In the records below, find the line containing "RV3: 1k (+3V3, GND, wiper" and the line containing "C2: 1.5nF (GND, N001) -> 1.5nF (N001, N002)"; please repeat exactly the lines from one to the other, both included, and nothing more.

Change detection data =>

------------------------------------

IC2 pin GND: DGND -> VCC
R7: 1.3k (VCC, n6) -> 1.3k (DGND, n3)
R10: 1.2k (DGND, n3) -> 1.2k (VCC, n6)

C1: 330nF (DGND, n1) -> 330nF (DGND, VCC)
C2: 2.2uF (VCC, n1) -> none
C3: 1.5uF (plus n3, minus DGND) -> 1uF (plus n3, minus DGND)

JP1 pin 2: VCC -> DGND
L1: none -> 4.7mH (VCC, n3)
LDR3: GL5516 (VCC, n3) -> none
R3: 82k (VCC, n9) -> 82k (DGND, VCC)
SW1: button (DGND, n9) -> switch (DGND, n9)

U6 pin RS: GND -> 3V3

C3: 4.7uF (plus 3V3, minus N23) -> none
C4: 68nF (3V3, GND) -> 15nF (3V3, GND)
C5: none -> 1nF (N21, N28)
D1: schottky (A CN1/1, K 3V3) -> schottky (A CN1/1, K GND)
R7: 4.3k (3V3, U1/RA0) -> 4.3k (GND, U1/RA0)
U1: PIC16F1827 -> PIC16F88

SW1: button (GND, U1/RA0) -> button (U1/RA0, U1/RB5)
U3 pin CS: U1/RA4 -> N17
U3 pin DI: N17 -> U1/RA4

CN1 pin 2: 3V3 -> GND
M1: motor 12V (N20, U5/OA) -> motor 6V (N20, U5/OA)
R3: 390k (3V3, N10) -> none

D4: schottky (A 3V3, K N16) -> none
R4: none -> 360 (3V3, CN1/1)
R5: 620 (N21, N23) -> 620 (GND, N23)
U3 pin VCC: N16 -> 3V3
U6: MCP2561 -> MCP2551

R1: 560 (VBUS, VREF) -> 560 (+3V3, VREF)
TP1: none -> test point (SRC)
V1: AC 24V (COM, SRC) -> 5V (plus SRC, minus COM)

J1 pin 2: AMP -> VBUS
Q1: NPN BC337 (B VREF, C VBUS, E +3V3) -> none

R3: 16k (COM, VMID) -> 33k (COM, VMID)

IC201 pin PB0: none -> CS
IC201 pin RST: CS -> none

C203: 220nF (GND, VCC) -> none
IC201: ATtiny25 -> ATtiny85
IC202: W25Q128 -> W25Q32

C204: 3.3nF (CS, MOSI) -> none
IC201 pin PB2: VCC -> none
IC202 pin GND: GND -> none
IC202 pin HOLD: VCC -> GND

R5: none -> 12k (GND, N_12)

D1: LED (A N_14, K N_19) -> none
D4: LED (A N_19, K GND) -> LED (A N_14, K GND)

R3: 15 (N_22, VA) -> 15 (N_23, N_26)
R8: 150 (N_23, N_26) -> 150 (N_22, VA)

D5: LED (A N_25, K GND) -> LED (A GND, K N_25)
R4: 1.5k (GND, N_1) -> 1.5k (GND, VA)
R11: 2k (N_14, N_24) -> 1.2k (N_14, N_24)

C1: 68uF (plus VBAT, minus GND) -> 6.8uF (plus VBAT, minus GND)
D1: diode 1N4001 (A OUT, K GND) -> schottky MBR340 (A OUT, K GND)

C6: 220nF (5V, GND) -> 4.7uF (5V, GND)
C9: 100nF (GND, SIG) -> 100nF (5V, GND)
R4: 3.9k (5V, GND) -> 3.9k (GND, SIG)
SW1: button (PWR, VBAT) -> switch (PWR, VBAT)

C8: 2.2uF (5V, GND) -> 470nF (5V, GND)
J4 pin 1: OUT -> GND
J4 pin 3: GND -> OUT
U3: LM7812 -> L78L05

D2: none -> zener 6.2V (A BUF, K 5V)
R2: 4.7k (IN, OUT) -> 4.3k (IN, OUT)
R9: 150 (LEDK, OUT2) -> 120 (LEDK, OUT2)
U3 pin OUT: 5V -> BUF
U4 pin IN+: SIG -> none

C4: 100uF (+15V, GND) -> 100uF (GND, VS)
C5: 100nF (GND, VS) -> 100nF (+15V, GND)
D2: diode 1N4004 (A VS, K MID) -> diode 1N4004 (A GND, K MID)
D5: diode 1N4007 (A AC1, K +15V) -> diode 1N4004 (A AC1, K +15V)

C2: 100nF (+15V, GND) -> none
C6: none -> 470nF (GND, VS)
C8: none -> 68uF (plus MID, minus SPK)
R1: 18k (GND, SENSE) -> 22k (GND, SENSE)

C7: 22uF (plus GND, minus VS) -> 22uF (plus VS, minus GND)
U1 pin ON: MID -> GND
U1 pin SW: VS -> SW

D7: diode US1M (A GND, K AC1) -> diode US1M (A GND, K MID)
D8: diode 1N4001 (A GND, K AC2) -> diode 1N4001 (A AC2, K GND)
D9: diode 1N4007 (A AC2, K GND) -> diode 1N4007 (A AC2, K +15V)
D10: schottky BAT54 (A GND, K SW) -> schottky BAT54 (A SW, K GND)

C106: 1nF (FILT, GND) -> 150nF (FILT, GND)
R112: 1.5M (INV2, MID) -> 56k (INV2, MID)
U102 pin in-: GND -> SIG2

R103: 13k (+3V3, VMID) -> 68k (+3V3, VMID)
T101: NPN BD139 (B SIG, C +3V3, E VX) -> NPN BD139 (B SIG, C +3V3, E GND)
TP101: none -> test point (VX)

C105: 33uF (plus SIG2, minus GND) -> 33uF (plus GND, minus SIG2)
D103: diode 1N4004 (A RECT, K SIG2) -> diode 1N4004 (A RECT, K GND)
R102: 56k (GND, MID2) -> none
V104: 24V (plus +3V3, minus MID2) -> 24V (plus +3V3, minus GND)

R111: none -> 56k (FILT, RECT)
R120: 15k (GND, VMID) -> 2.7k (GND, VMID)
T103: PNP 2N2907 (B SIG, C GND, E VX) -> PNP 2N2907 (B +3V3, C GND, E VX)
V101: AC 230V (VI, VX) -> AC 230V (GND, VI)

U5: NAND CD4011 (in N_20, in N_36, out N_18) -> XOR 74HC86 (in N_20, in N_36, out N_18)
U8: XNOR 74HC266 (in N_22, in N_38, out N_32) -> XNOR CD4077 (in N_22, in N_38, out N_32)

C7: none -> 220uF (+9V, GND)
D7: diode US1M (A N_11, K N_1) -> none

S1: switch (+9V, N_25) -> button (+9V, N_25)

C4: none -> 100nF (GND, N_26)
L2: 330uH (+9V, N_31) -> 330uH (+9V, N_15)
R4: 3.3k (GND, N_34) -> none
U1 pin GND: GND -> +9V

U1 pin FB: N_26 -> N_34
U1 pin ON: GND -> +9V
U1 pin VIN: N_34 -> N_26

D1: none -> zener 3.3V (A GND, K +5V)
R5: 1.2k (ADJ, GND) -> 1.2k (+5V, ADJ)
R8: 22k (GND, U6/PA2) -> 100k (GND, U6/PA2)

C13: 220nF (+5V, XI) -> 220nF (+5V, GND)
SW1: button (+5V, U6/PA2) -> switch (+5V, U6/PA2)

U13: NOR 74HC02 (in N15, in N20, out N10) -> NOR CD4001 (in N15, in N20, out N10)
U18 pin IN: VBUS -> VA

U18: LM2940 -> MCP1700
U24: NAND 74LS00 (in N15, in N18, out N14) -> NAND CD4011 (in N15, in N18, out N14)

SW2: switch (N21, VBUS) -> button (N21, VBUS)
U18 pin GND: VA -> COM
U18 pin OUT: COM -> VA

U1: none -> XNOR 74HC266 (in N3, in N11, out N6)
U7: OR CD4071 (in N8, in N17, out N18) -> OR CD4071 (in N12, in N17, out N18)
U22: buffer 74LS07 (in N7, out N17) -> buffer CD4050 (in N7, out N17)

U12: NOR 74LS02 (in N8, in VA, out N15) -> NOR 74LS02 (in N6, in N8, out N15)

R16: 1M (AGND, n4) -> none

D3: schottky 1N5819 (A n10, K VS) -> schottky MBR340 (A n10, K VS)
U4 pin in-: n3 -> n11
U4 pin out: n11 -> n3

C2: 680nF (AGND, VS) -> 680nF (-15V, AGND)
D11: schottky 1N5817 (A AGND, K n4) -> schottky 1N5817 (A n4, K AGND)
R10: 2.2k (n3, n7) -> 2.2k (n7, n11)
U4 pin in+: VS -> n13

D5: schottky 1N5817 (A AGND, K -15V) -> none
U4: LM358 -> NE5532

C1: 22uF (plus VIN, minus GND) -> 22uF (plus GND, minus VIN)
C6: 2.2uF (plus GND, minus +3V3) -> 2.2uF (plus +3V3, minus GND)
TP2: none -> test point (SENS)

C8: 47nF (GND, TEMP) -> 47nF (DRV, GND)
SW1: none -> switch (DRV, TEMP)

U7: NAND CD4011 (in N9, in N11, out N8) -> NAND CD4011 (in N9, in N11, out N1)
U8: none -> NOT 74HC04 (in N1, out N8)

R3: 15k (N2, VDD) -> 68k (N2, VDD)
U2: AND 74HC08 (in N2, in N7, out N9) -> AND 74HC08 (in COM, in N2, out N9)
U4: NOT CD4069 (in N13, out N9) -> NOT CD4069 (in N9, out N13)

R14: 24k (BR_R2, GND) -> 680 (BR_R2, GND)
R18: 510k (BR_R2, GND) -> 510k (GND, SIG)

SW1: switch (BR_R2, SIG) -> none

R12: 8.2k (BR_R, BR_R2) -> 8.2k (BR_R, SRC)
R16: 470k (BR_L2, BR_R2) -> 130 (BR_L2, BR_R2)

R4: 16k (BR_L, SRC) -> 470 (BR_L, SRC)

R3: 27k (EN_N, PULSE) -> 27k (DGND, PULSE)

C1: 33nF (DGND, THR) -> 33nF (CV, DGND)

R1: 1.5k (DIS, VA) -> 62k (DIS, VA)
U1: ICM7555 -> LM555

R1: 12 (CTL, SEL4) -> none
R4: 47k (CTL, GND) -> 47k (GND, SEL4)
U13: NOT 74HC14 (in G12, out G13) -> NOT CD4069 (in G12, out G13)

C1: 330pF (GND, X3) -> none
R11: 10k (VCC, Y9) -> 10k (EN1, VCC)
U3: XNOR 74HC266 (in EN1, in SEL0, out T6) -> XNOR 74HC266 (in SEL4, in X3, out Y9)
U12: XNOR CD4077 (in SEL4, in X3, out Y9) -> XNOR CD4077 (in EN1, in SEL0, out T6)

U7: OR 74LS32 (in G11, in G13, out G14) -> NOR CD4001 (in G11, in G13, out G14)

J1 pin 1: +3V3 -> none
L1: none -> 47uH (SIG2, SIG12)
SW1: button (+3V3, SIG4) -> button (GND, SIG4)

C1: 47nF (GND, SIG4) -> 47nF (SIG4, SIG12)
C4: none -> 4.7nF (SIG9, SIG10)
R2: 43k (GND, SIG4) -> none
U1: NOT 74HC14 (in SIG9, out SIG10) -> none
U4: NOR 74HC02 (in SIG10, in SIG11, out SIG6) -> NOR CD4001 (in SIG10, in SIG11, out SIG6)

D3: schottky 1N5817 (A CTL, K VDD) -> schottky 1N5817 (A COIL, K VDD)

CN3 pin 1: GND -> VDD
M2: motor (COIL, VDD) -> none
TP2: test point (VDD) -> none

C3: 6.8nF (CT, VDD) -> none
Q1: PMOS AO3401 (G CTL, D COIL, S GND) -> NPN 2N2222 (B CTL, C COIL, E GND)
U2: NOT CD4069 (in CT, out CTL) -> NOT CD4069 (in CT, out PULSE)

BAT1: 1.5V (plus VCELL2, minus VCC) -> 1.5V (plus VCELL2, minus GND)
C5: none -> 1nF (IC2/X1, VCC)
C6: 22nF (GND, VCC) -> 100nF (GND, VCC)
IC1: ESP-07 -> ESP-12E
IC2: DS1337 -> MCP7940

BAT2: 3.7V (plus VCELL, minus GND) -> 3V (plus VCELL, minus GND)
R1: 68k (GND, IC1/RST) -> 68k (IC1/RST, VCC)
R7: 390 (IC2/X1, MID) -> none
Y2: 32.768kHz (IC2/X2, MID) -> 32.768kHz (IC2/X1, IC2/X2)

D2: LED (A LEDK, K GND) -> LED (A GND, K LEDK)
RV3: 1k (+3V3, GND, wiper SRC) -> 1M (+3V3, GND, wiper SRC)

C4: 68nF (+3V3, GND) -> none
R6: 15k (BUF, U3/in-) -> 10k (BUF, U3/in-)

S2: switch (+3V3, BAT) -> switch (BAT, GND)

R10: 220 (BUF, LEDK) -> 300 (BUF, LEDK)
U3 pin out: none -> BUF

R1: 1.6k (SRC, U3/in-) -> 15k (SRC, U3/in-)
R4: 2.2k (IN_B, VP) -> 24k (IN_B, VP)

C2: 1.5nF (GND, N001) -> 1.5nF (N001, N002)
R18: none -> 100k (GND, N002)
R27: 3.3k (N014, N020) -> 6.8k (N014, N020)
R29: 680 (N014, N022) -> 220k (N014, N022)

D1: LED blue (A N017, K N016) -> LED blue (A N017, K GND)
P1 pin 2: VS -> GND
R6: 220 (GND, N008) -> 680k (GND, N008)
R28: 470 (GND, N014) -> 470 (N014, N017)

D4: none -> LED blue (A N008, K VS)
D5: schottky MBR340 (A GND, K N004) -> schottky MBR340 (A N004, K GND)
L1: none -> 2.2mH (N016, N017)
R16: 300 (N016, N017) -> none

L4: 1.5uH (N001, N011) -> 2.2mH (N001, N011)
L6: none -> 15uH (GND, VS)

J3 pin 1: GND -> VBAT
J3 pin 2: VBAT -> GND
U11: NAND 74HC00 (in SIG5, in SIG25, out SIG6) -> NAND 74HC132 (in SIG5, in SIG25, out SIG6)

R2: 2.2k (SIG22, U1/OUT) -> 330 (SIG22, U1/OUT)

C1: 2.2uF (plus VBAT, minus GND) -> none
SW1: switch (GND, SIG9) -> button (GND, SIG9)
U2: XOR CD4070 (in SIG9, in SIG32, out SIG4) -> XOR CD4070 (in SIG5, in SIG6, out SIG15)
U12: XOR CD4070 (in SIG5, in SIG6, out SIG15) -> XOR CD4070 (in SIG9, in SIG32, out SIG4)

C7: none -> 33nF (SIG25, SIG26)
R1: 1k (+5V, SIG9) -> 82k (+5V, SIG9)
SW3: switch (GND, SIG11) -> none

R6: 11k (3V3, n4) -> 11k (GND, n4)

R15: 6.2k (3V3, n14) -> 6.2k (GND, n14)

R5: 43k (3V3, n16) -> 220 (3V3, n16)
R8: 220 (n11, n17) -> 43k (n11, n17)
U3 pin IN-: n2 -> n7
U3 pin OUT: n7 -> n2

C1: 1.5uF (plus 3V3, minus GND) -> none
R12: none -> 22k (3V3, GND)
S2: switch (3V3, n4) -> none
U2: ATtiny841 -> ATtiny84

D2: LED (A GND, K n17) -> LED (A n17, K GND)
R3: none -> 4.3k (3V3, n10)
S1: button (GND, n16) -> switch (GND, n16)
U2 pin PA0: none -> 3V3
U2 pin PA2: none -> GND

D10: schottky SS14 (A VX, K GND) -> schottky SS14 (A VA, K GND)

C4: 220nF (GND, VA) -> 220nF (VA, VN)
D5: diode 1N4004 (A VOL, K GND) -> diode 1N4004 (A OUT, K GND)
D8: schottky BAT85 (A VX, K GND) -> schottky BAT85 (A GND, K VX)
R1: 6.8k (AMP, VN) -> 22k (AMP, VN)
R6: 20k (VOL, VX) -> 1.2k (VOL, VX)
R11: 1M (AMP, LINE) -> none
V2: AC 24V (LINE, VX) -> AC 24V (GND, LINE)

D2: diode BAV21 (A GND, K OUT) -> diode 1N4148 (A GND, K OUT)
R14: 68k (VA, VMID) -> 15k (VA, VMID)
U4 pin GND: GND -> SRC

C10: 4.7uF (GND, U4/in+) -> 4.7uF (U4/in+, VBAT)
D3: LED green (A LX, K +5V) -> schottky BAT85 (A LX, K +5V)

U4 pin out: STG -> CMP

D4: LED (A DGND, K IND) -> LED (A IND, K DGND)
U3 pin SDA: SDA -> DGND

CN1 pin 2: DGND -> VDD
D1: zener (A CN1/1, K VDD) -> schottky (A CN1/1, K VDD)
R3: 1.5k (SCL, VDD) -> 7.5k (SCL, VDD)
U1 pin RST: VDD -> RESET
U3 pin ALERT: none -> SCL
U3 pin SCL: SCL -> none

------------------------------------

EXERCISE OUTPUT =>
RV3: 1k (+3V3, GND, wiper SRC) -> 1M (+3V3, GND, wiper SRC)

C4: 68nF (+3V3, GND) -> none
R6: 15k (BUF, U3/in-) -> 10k (BUF, U3/in-)

S2: switch (+3V3, BAT) -> switch (BAT, GND)

R10: 220 (BUF, LEDK) -> 300 (BUF, LEDK)
U3 pin out: none -> BUF

R1: 1.6k (SRC, U3/in-) -> 15k (SRC, U3/in-)
R4: 2.2k (IN_B, VP) -> 24k (IN_B, VP)

C2: 1.5nF (GND, N001) -> 1.5nF (N001, N002)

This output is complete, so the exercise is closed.